■ **Exercise description**: Of all the lines in the entries below, give again exactly those starting at the line containing "in_second: [243, 416]" and ending at the line containing "was: sprinkling can/pink", both ends included, and no others.

___ Listed records ___

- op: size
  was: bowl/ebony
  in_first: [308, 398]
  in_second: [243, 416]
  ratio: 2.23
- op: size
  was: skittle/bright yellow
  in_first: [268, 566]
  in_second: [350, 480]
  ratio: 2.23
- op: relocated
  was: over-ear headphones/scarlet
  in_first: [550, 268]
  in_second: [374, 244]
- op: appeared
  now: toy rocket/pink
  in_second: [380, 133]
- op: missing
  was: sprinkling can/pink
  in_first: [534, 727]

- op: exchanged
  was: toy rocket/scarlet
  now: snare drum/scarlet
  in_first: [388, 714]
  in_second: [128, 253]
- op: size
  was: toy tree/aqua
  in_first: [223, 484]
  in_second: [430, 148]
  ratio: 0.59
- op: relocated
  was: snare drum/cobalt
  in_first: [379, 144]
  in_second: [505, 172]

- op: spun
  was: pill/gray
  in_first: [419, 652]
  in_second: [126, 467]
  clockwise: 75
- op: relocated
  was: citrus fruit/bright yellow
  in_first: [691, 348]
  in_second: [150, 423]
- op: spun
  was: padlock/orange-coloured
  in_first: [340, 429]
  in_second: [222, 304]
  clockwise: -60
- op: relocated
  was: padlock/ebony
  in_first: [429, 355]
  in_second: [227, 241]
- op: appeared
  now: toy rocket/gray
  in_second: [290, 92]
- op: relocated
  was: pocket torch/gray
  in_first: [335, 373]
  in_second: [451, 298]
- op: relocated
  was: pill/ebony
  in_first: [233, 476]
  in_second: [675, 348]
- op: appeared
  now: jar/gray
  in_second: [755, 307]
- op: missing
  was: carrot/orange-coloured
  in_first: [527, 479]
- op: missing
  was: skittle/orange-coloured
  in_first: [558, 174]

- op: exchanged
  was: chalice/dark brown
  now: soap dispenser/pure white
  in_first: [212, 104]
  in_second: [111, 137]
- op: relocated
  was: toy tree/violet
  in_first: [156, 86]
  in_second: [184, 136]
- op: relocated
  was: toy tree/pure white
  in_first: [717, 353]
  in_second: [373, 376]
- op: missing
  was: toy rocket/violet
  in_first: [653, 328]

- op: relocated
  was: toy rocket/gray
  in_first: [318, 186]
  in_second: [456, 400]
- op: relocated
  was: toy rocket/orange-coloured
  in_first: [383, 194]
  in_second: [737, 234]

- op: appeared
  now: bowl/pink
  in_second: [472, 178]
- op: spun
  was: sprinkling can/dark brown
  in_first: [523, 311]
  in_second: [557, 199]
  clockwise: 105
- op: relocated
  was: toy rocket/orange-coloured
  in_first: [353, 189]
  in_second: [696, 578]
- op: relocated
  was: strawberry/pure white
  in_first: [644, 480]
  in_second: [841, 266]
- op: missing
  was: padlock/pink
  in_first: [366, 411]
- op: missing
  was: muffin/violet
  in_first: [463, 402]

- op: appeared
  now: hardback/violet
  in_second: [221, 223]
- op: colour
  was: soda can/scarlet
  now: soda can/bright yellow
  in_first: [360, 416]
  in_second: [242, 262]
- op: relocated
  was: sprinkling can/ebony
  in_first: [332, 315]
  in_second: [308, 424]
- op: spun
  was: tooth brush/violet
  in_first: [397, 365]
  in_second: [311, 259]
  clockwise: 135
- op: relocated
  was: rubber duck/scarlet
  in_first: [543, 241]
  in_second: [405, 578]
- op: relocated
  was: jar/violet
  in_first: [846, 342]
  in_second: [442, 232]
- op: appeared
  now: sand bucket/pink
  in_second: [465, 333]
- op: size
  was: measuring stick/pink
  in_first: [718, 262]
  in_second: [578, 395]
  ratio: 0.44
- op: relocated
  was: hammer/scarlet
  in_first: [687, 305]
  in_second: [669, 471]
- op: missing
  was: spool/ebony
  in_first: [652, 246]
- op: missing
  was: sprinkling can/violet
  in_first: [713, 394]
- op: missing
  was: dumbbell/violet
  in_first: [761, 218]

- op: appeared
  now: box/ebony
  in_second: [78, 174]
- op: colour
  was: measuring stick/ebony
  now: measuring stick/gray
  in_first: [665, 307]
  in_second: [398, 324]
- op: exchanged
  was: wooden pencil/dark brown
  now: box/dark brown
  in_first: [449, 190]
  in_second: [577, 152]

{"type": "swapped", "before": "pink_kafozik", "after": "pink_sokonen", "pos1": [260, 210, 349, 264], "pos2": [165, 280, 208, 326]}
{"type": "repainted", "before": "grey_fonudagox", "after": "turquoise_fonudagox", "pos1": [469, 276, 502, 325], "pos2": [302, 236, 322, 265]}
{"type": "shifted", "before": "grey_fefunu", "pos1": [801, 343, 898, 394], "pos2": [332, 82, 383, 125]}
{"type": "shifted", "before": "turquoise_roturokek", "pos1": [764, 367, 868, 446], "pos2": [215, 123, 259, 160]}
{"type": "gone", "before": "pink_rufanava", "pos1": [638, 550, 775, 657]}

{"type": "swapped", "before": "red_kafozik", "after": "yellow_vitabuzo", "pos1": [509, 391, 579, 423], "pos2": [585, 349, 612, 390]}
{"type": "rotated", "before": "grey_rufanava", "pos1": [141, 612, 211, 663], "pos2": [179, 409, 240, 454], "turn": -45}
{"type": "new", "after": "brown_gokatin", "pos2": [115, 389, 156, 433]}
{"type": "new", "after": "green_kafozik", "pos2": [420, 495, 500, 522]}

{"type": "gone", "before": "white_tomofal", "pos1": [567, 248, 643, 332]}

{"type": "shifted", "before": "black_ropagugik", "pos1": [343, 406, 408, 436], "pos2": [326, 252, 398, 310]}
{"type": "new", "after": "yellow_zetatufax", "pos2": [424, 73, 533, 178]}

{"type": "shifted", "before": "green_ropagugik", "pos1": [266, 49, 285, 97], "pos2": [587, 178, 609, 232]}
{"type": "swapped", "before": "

___

■ **Solution to the exercise**:
  in_second: [243, 416]
  ratio: 2.23
- op: size
  was: skittle/bright yellow
  in_first: [268, 566]
  in_second: [350, 480]
  ratio: 2.23
- op: relocated
  was: over-ear headphones/scarlet
  in_first: [550, 268]
  in_second: [374, 244]
- op: appeared
  now: toy rocket/pink
  in_second: [380, 133]
- op: missing
  was: sprinkling can/pink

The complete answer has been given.